┌─ Data extract

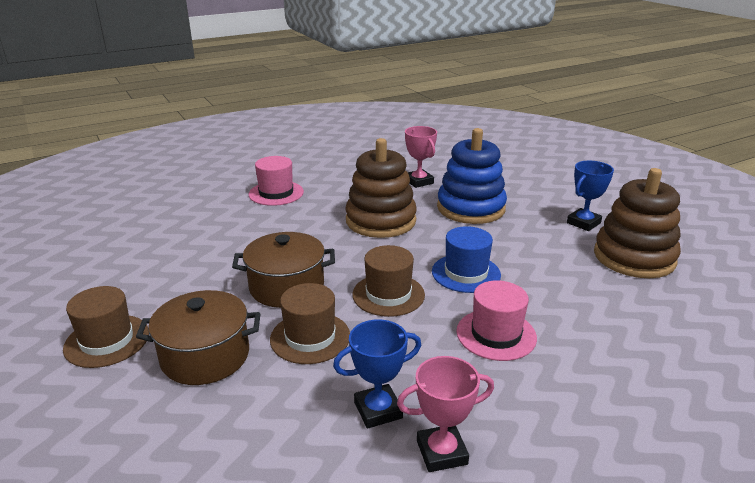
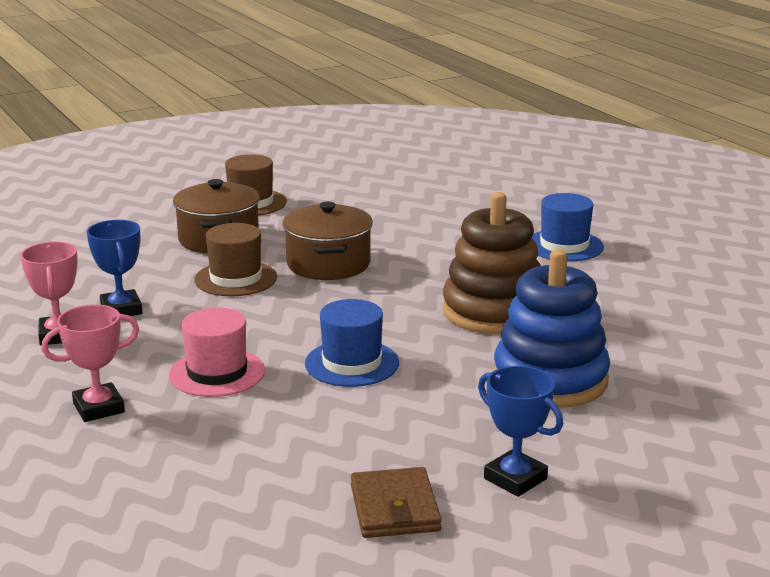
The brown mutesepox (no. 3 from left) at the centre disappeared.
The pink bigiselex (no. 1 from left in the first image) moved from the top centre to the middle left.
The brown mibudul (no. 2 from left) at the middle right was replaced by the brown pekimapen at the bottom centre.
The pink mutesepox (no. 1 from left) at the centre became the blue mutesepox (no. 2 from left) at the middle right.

└─

__Problem to solve__. Everything from the line with "The pink bigiselex" down to the last line of the data above should be returned exactly, with both ends kept and nothing added.

__Answer area__.
The pink bigiselex (no. 1 from left in the first image) moved from the top centre to the middle left.
The brown mibudul (no. 2 from left) at the middle right was replaced by the brown pekimapen at the bottom centre.
The pink mutesepox (no. 1 from left) at the centre became the blue mutesepox (no. 2 from left) at the middle right.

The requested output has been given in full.